> WHAT THIS TASK INVOLVES
Every entry must be given again exactly. Include no pictures.

> Items from a dataset
-----

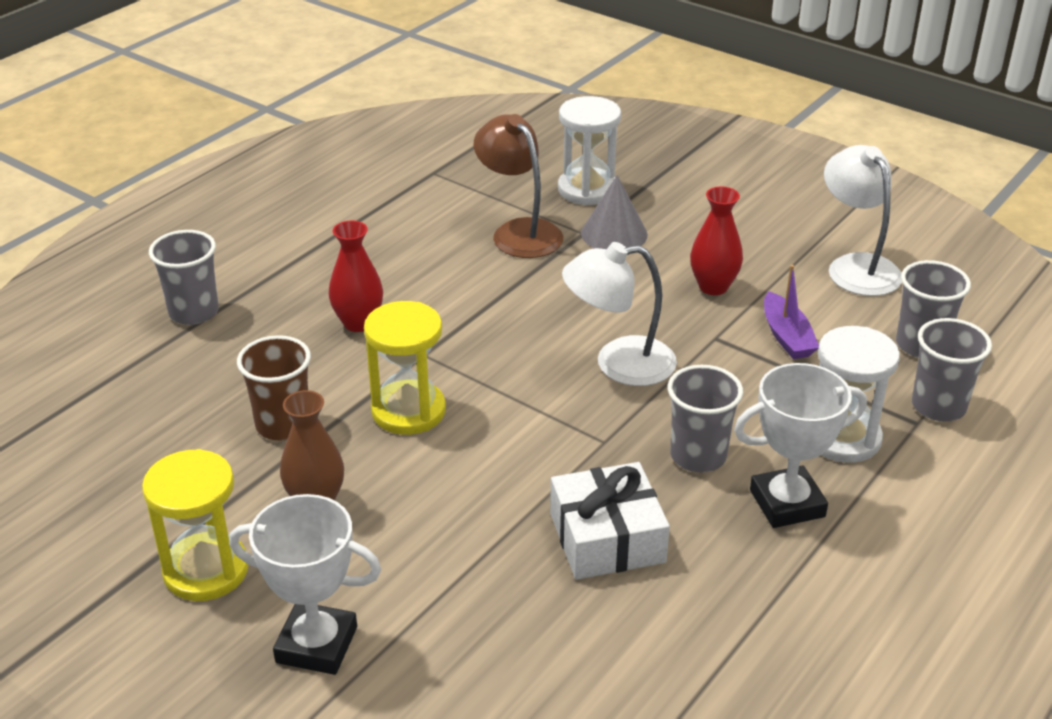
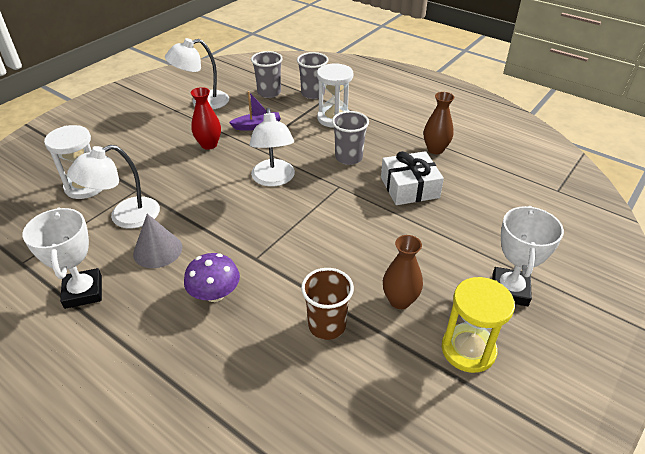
camera: 90 degrees left, 5 degrees up
grey cup [149,230,219,325] -> none
red vase [329,221,383,332] -> purple mushroom [184,253,240,302]
yellow hourglass [364,301,446,435] -> none
brown lamp [474,114,563,258] -> white lamp [67,145,160,229]
grey cone [581,175,648,249] -> grey cone moved to [133,214,182,268]
white trophy [734,363,867,528] -> white trophy moved to [22,207,102,309]
none -> brown vase [424,92,454,154]

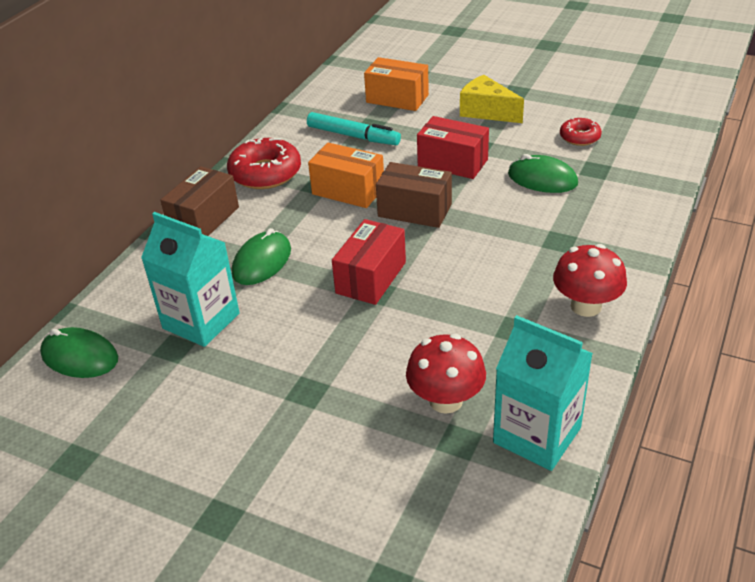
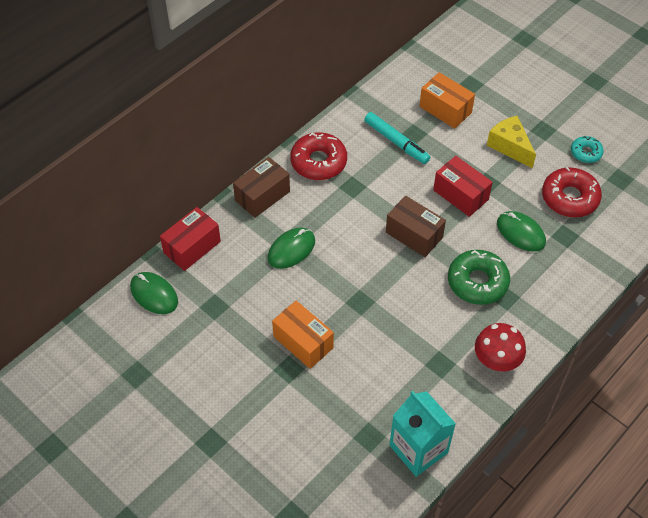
camera: 15 degrees right, 15 degrees up
turquoise carton [141,212,240,347] -> none
orange box [308,142,384,208] -> orange box moved to [272,300,334,369]
red box [332,219,406,305] -> red box moved to [160,207,221,271]
red mushroom [406,334,486,414] -> none
red donut [560,118,602,146] -> red donut [542,167,602,217], size x1.76
none -> green donut [448,250,510,305]
none -> turquoise donut [571,136,604,163]

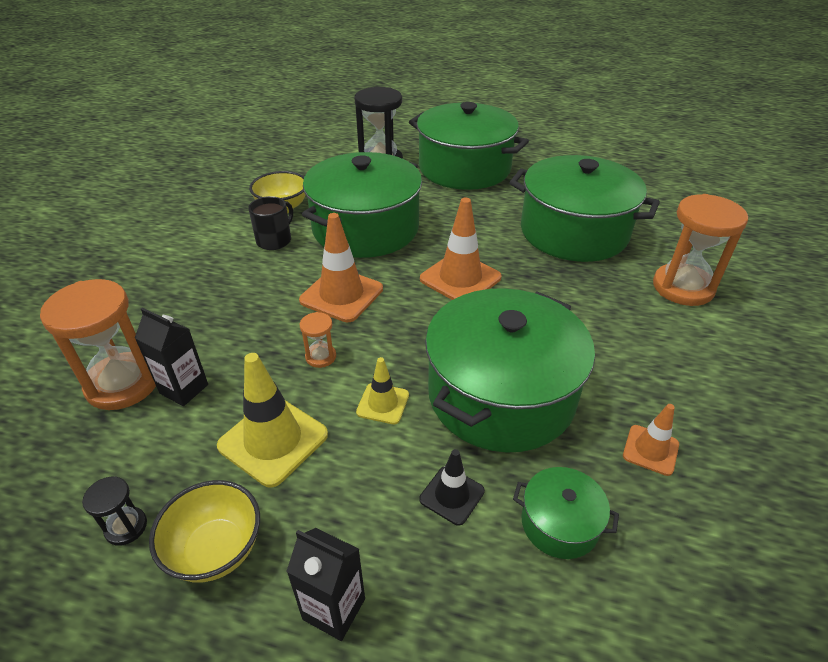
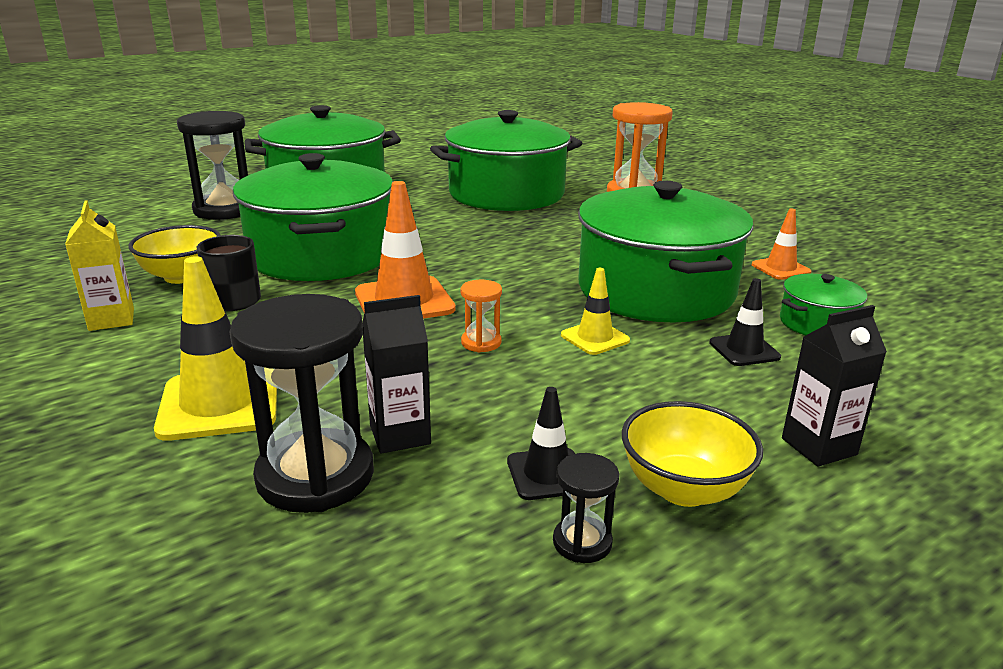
camera: 50 degrees left, 15 degrees down
orange hourglass [40,279,156,410] -> black hourglass [229,294,374,513]
yellow traffic cone [217,353,328,487] -> yellow traffic cone moved to [154,256,277,441]
orange traffic cone [420,197,502,300] -> none
none -> yellow carton [65,200,134,331]
none -> black traffic cone [507,387,575,500]

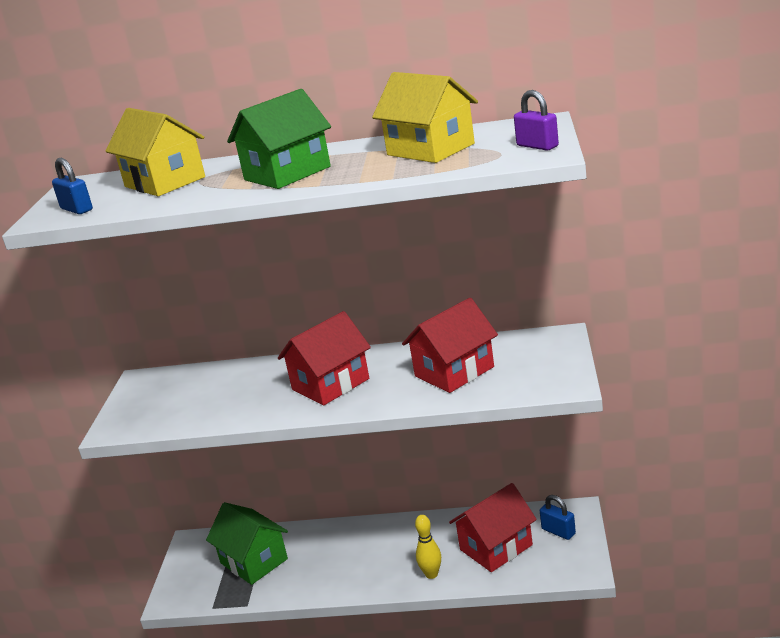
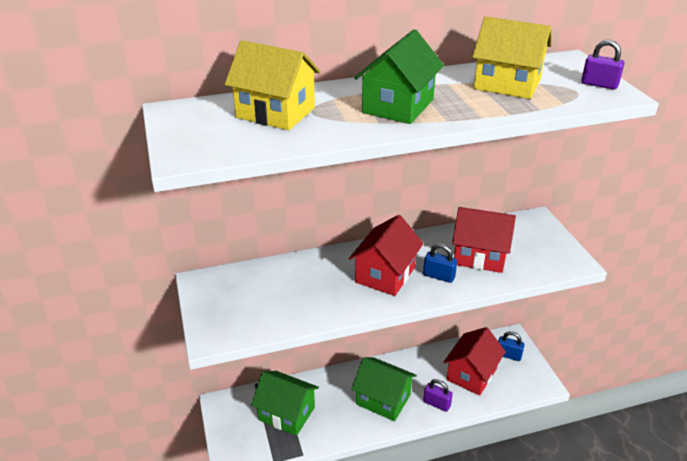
camera: 25 degrees left, 10 degrees up
blue padlock [52,158,93,214] -> blue padlock moved to [423,243,457,283]
red house [402,298,498,393] -> red house turned 75 degrees clockwise [452,207,516,273]
yellow bowling pin [415,515,441,579] -> purple padlock [423,379,453,412]
none -> green house [351,357,417,421]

-----

> COMPLETED TASK
camera: 90 degrees left, 5 degrees up
grey cup [149,230,219,325] -> none
red vase [329,221,383,332] -> purple mushroom [184,253,240,302]
yellow hourglass [364,301,446,435] -> none
brown lamp [474,114,563,258] -> white lamp [67,145,160,229]
grey cone [581,175,648,249] -> grey cone moved to [133,214,182,268]
white trophy [734,363,867,528] -> white trophy moved to [22,207,102,309]
none -> brown vase [424,92,454,154]

camera: 15 degrees right, 15 degrees up
turquoise carton [141,212,240,347] -> none
orange box [308,142,384,208] -> orange box moved to [272,300,334,369]
red box [332,219,406,305] -> red box moved to [160,207,221,271]
red mushroom [406,334,486,414] -> none
red donut [560,118,602,146] -> red donut [542,167,602,217], size x1.76
none -> green donut [448,250,510,305]
none -> turquoise donut [571,136,604,163]

camera: 50 degrees left, 15 degrees down
orange hourglass [40,279,156,410] -> black hourglass [229,294,374,513]
yellow traffic cone [217,353,328,487] -> yellow traffic cone moved to [154,256,277,441]
orange traffic cone [420,197,502,300] -> none
none -> yellow carton [65,200,134,331]
none -> black traffic cone [507,387,575,500]

camera: 25 degrees left, 10 degrees up
blue padlock [52,158,93,214] -> blue padlock moved to [423,243,457,283]
red house [402,298,498,393] -> red house turned 75 degrees clockwise [452,207,516,273]
yellow bowling pin [415,515,441,579] -> purple padlock [423,379,453,412]
none -> green house [351,357,417,421]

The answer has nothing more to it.